(Before-and-after object listings)
──────────────────────────────

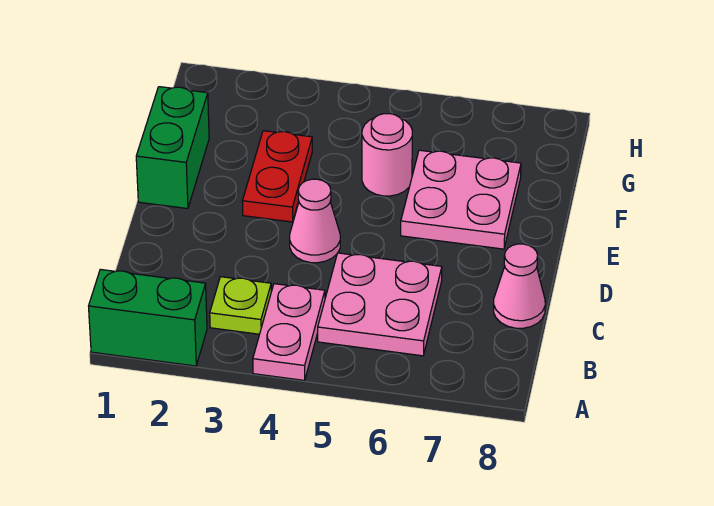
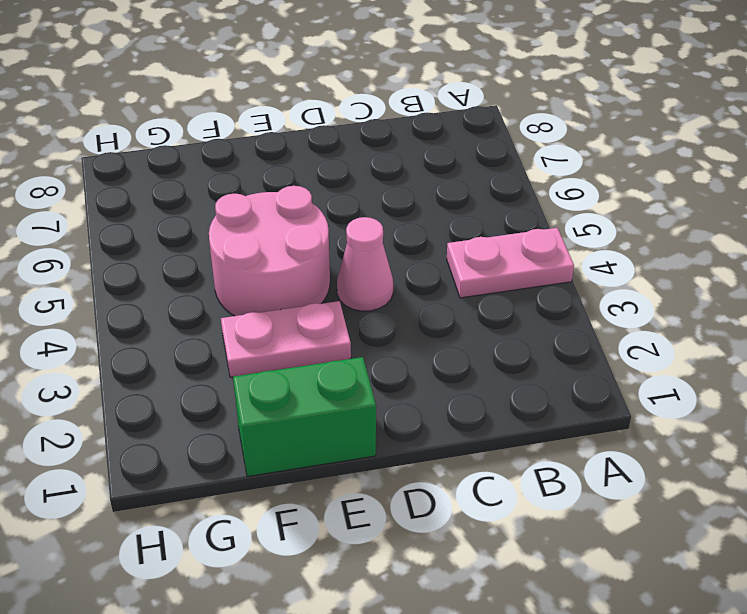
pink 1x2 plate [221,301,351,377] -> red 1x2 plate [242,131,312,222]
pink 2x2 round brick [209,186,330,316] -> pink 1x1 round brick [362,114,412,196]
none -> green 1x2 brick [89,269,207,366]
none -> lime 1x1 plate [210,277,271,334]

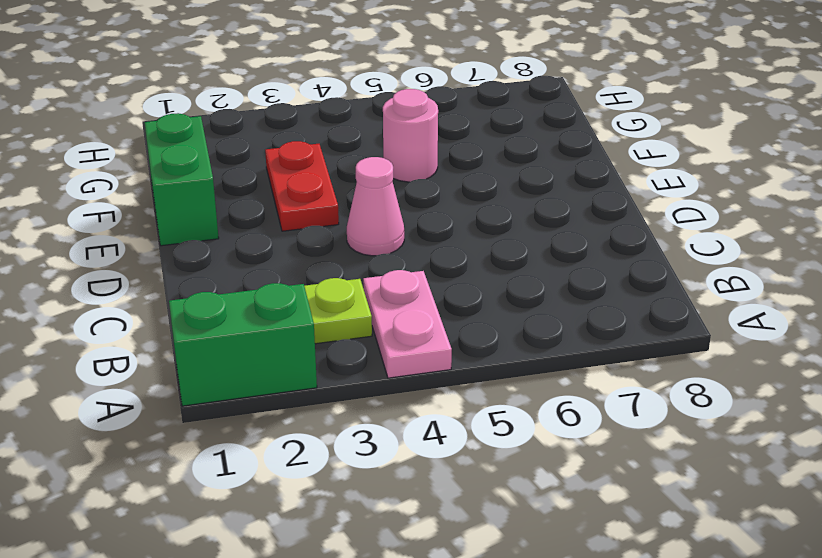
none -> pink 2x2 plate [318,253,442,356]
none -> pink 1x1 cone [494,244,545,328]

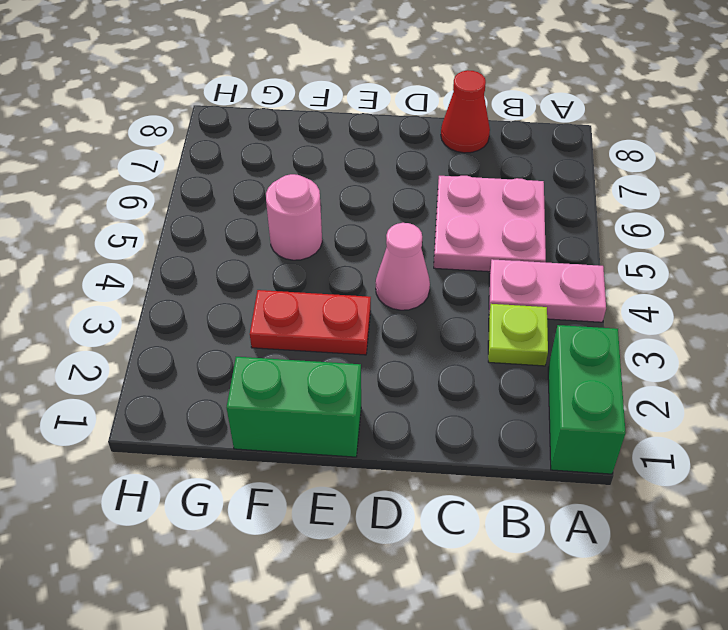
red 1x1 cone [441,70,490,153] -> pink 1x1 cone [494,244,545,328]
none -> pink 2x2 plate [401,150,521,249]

──────────────────────────────

A word-for-word copy of the records is needed, with no pictures carried over.

pink 1x2 plate [221,301,351,377] -> red 1x2 plate [242,131,312,222]
pink 2x2 round brick [209,186,330,316] -> pink 1x1 round brick [362,114,412,196]
none -> green 1x2 brick [89,269,207,366]
none -> lime 1x1 plate [210,277,271,334]

none -> pink 2x2 plate [318,253,442,356]
none -> pink 1x1 cone [494,244,545,328]

red 1x1 cone [441,70,490,153] -> pink 1x1 cone [494,244,545,328]
none -> pink 2x2 plate [401,150,521,249]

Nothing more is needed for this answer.